DATA FOR ANALYSIS below:
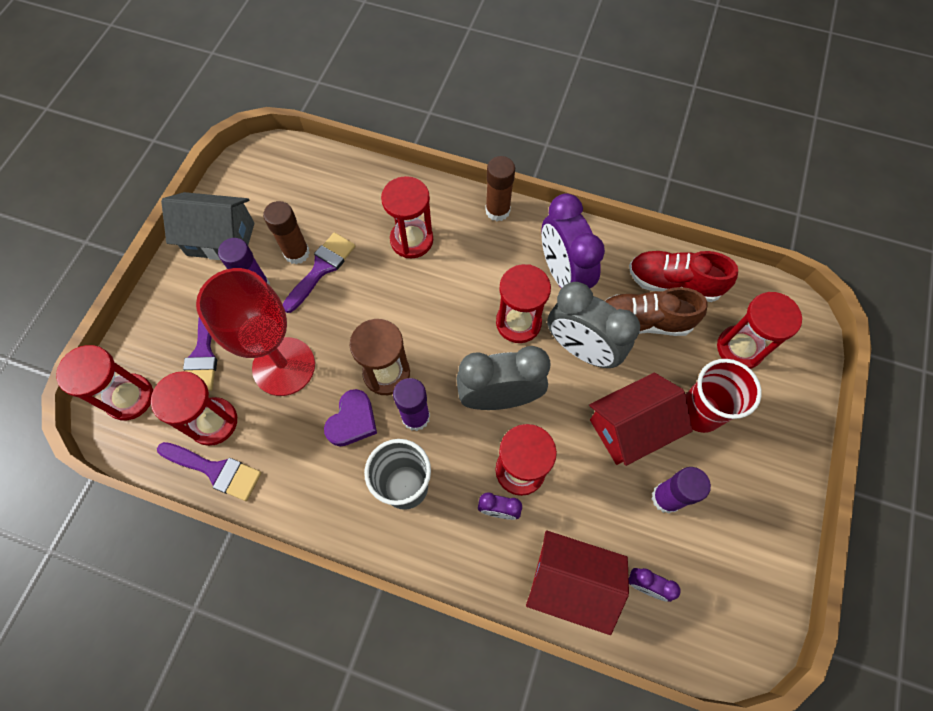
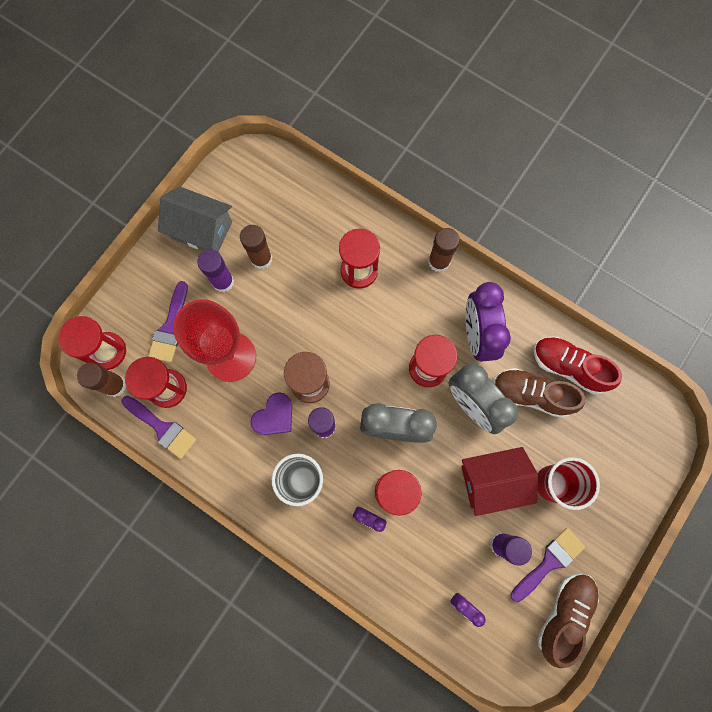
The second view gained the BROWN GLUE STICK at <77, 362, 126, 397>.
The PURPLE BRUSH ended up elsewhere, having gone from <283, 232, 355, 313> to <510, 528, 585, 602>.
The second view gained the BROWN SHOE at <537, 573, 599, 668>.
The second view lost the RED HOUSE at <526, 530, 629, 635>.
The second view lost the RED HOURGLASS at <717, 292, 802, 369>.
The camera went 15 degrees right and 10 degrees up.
End of DATA FOR ANALYSIS.
THE PROBLEM. Send back the entries above exactly. Skip the images.

ANSWER SPACE.
The second view gained the BROWN GLUE STICK at <77, 362, 126, 397>.
The PURPLE BRUSH ended up elsewhere, having gone from <283, 232, 355, 313> to <510, 528, 585, 602>.
The second view gained the BROWN SHOE at <537, 573, 599, 668>.
The second view lost the RED HOUSE at <526, 530, 629, 635>.
The second view lost the RED HOURGLASS at <717, 292, 802, 369>.
The camera went 15 degrees right and 10 degrees up.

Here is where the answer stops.